▸ **WORK INSTRUCTIONS**:
Keep only the lines that hold the string "yellow", filtering out the rest of the entries below.

Top of EXTRACTED INFORMATION

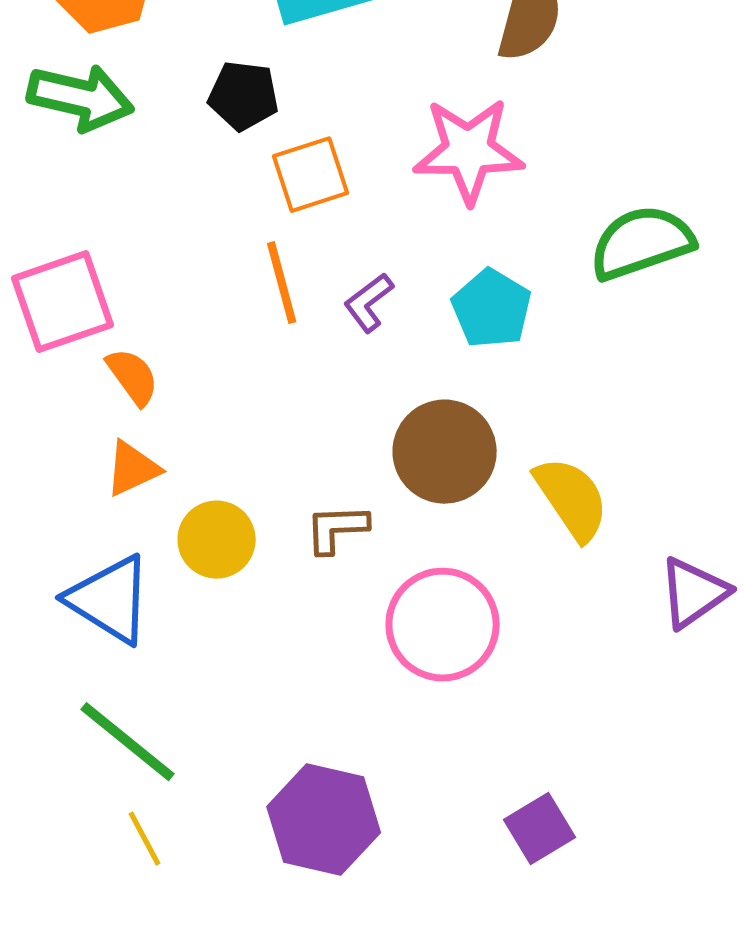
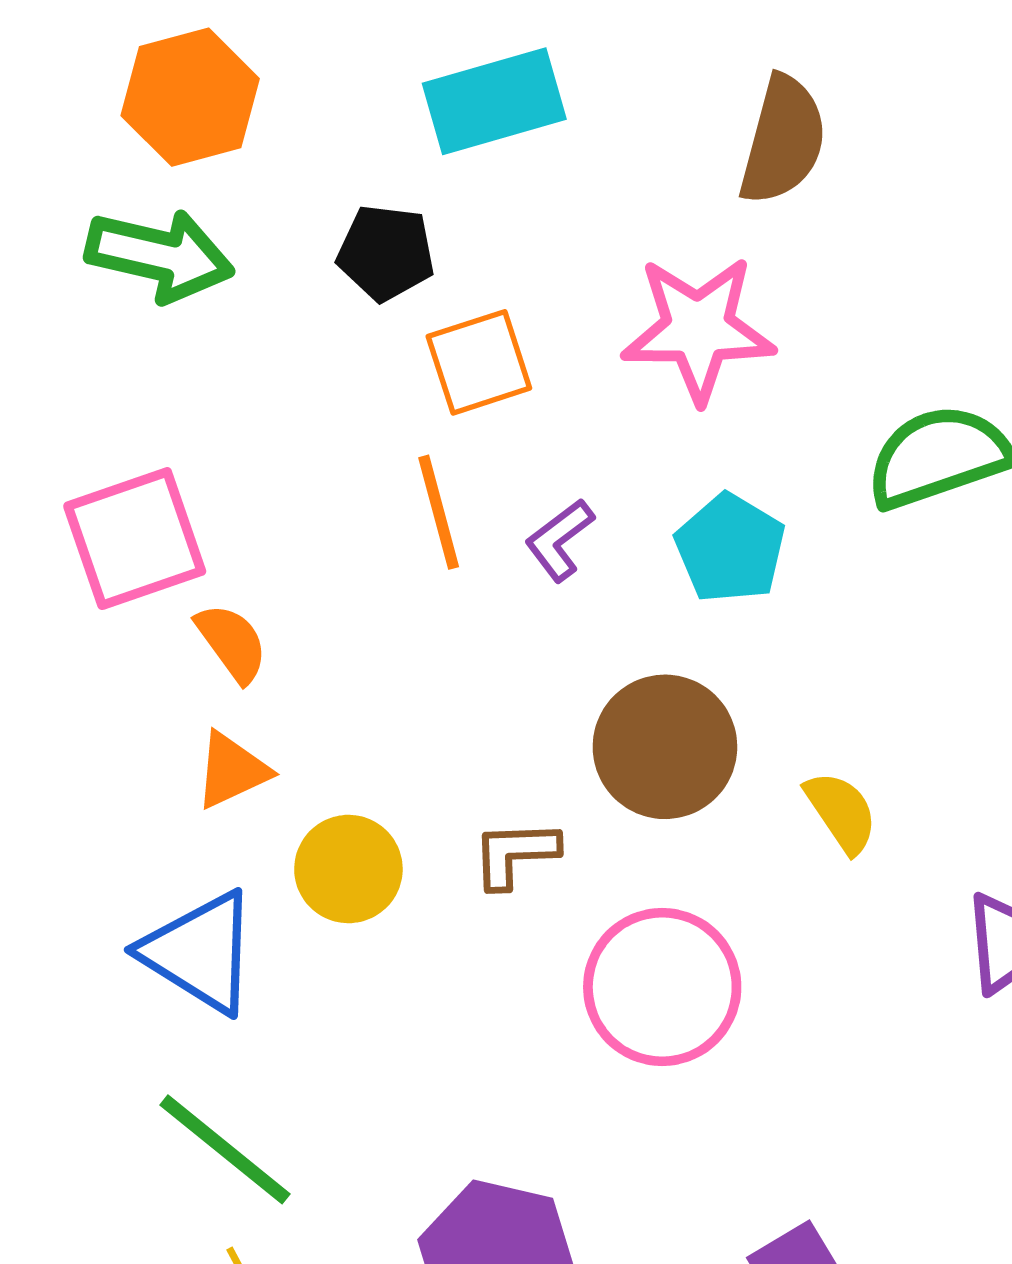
yellow semicircle: (572, 499) -> (841, 812), size x0.7

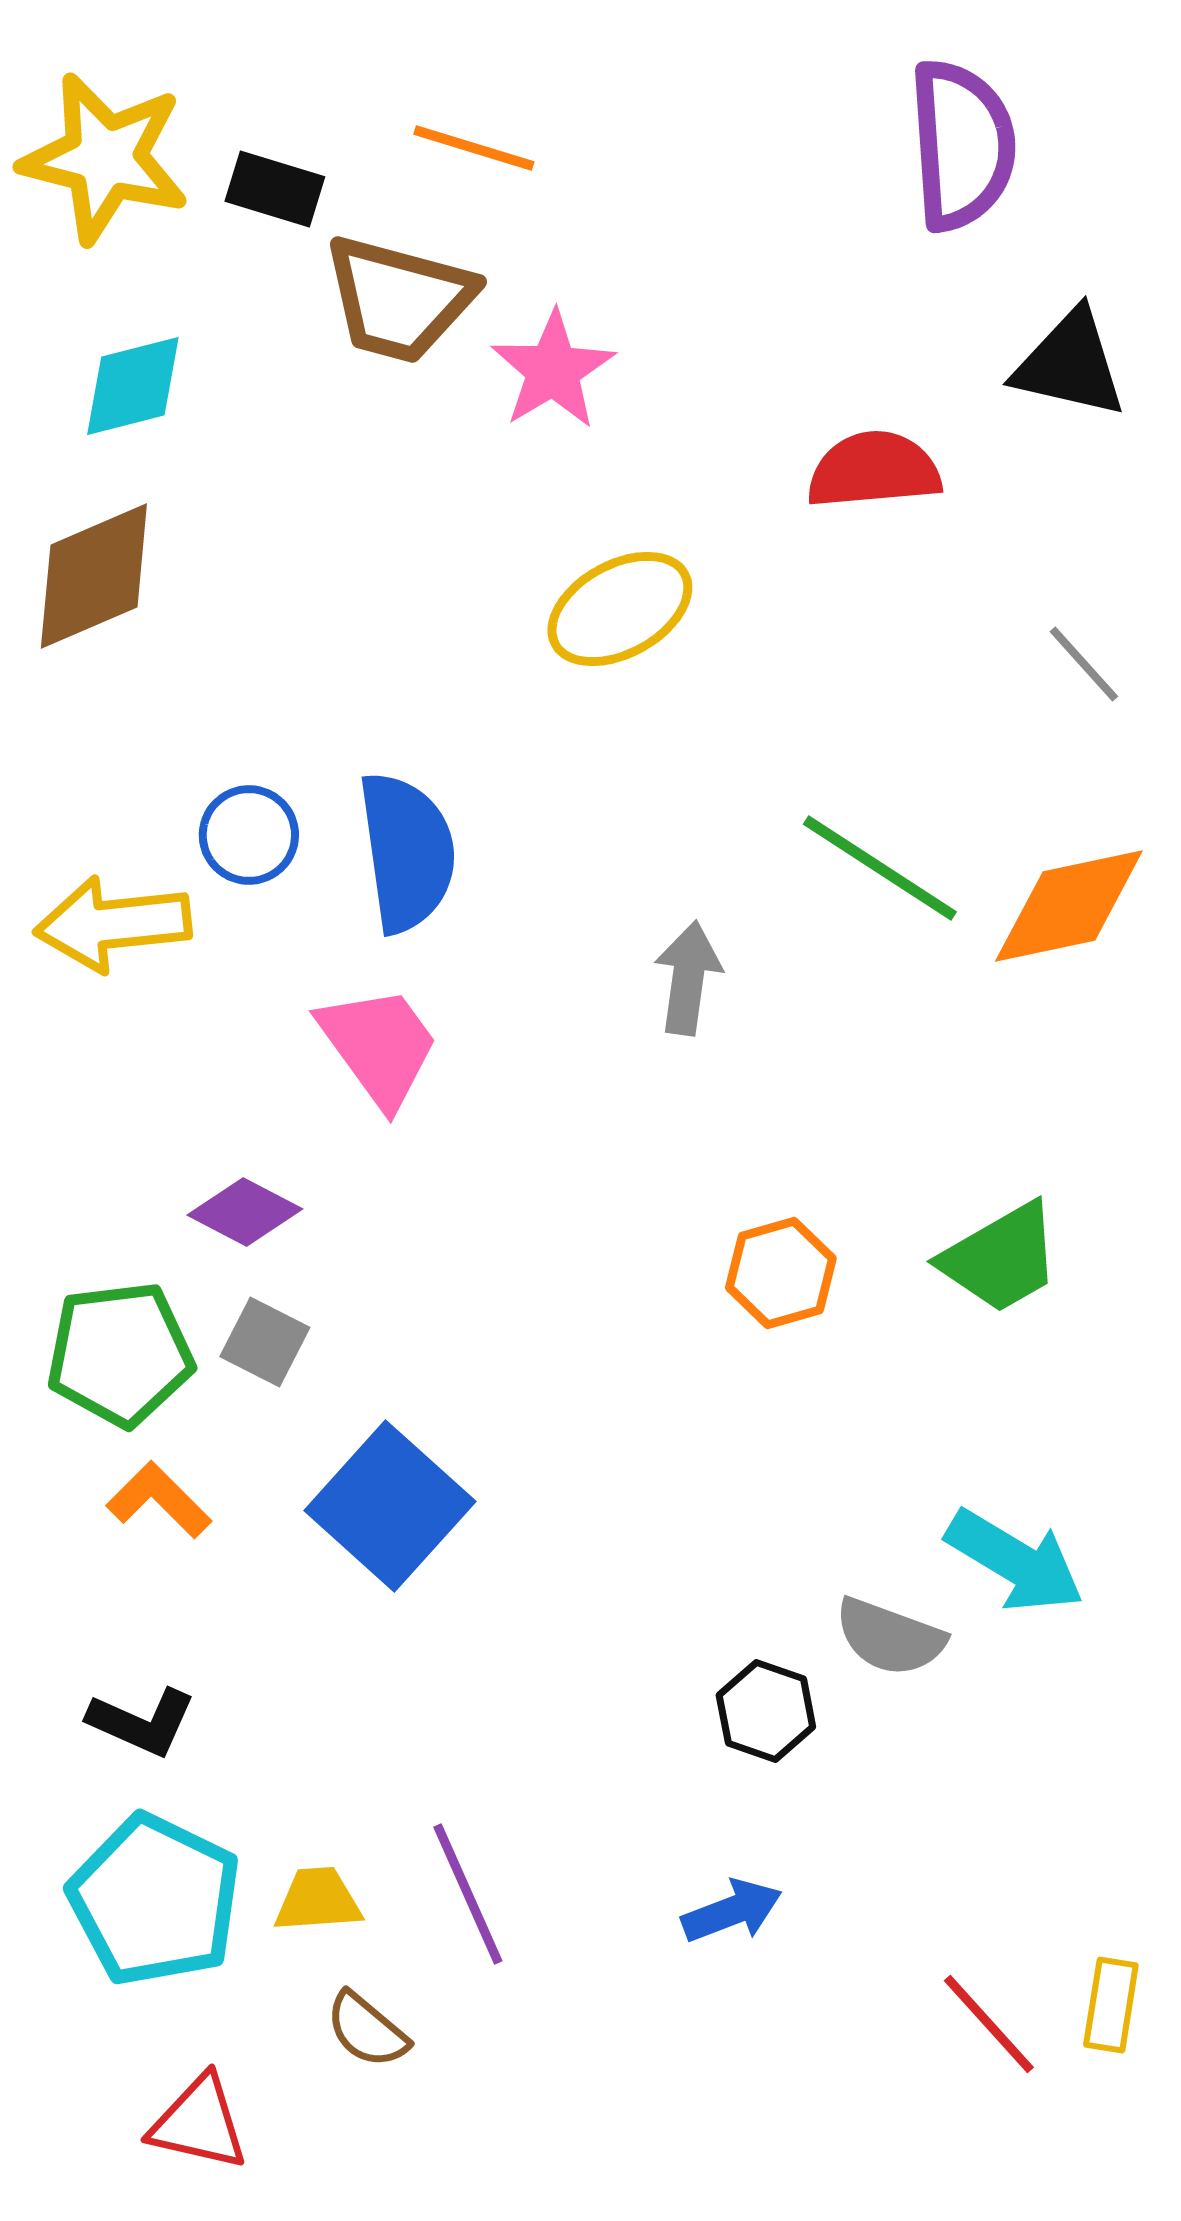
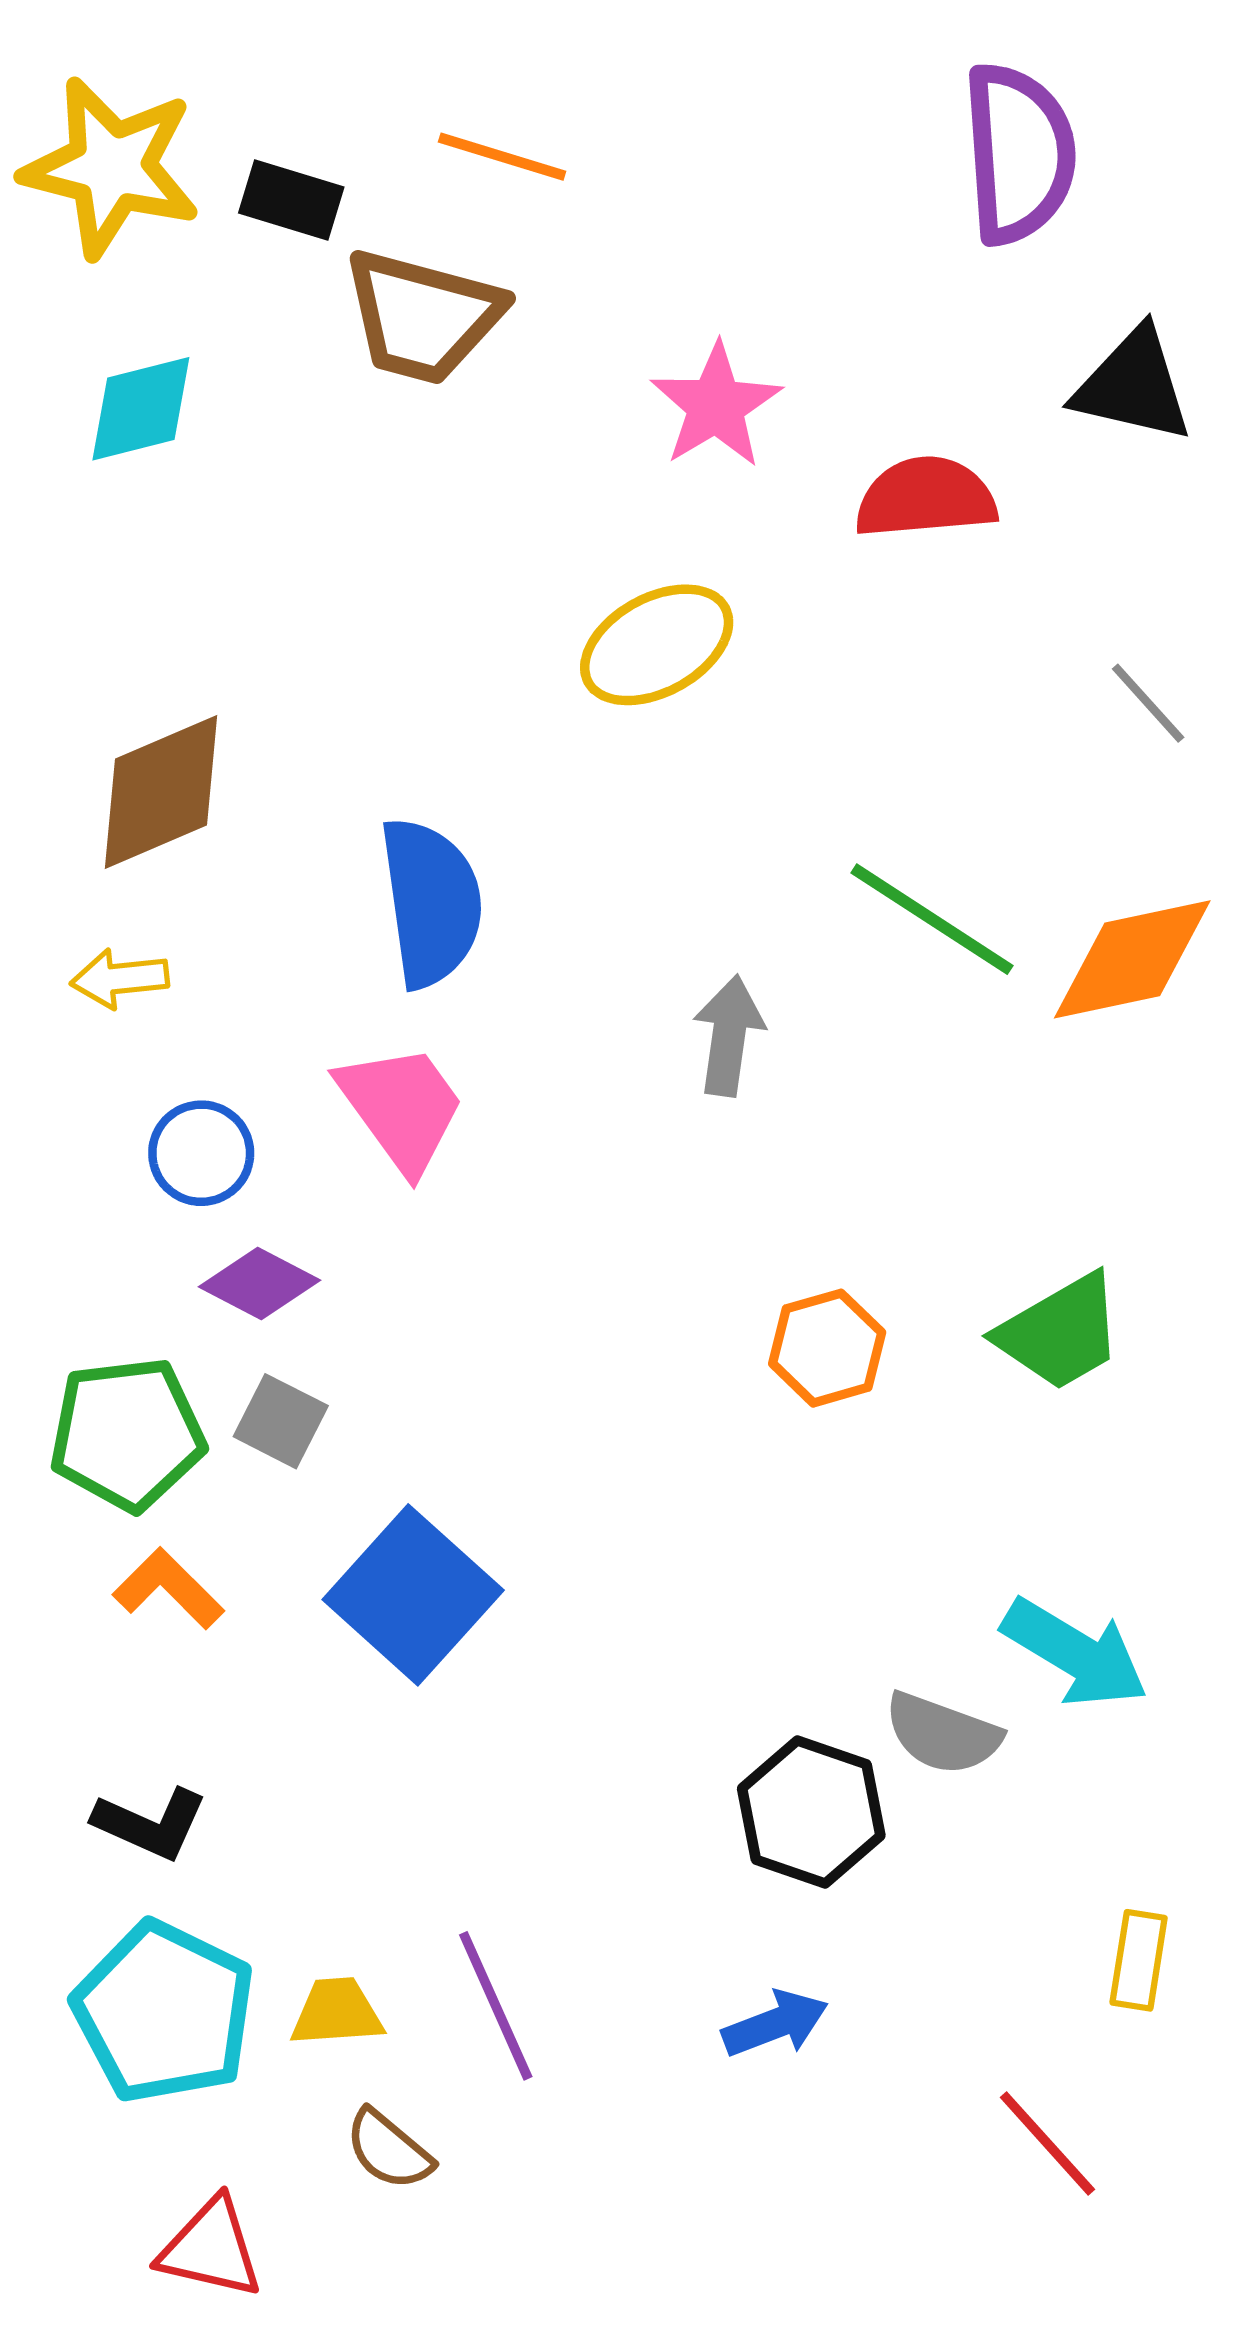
pink star: (553, 370) -> (716, 406), moved
brown diamond: (94, 576) -> (161, 792), moved
blue circle: (249, 835) -> (201, 1153), moved
yellow arrow: (113, 924) -> (120, 978), size x0.6
black hexagon: (766, 1711) -> (811, 1812), size x1.4
yellow rectangle: (1111, 2005) -> (1139, 1960), moved

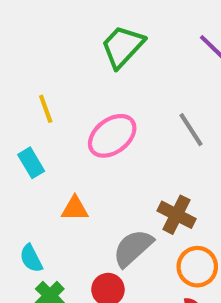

Bottom of EXTRACTED INFORMATION

▸ **RESPONSE AREA**:
yellow semicircle: (572, 499) -> (841, 812), size x0.7
yellow arrow: (113, 924) -> (120, 978), size x0.6
yellow rectangle: (1111, 2005) -> (1139, 1960), moved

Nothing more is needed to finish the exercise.